__WHAT YOU SHOULD DO__: Return the whole listing, keeping every character the same.

__DATA BELOW__:
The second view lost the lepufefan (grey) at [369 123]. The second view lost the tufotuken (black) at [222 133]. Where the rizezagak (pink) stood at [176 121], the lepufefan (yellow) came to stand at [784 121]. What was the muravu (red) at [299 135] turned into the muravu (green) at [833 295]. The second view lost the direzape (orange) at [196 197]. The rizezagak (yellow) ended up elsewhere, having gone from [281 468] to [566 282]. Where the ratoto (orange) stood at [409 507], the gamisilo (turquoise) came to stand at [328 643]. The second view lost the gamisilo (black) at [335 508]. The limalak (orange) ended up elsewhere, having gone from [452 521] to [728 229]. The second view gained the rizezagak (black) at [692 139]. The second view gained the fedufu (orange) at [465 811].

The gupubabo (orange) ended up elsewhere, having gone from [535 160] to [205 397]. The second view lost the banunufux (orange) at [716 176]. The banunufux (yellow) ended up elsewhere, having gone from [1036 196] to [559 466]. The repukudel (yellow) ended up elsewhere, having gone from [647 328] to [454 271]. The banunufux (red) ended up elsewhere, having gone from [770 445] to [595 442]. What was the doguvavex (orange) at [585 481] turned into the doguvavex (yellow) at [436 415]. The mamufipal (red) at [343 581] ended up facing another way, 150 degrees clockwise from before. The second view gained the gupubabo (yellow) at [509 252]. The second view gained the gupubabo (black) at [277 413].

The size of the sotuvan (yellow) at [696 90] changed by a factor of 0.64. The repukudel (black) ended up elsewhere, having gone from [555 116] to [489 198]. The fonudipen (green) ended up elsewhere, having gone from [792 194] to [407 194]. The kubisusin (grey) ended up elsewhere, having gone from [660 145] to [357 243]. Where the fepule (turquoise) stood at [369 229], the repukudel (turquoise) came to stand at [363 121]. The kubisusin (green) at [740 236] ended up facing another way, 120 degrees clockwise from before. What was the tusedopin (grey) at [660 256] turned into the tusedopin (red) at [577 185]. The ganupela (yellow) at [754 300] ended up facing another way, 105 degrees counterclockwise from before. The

__TASK SOLUTION__:
The second view lost the lepufefan (grey) at [369 123]. The second view lost the tufotuken (black) at [222 133]. Where the rizezagak (pink) stood at [176 121], the lepufefan (yellow) came to stand at [784 121]. What was the muravu (red) at [299 135] turned into the muravu (green) at [833 295]. The second view lost the direzape (orange) at [196 197]. The rizezagak (yellow) ended up elsewhere, having gone from [281 468] to [566 282]. Where the ratoto (orange) stood at [409 507], the gamisilo (turquoise) came to stand at [328 643]. The second view lost the gamisilo (black) at [335 508]. The limalak (orange) ended up elsewhere, having gone from [452 521] to [728 229]. The second view gained the rizezagak (black) at [692 139]. The second view gained the fedufu (orange) at [465 811].

The gupubabo (orange) ended up elsewhere, having gone from [535 160] to [205 397]. The second view lost the banunufux (orange) at [716 176]. The banunufux (yellow) ended up elsewhere, having gone from [1036 196] to [559 466]. The repukudel (yellow) ended up elsewhere, having gone from [647 328] to [454 271]. The banunufux (red) ended up elsewhere, having gone from [770 445] to [595 442]. What was the doguvavex (orange) at [585 481] turned into the doguvavex (yellow) at [436 415]. The mamufipal (red) at [343 581] ended up facing another way, 150 degrees clockwise from before. The second view gained the gupubabo (yellow) at [509 252]. The second view gained the gupubabo (black) at [277 413].

The size of the sotuvan (yellow) at [696 90] changed by a factor of 0.64. The repukudel (black) ended up elsewhere, having gone from [555 116] to [489 198]. The fonudipen (green) ended up elsewhere, having gone from [792 194] to [407 194]. The kubisusin (grey) ended up elsewhere, having gone from [660 145] to [357 243]. Where the fepule (turquoise) stood at [369 229], the repukudel (turquoise) came to stand at [363 121]. The kubisusin (green) at [740 236] ended up facing another way, 120 degrees clockwise from before. What was the tusedopin (grey) at [660 256] turned into the tusedopin (red) at [577 185]. The ganupela (yellow) at [754 300] ended up facing another way, 105 degrees counterclockwise from before. The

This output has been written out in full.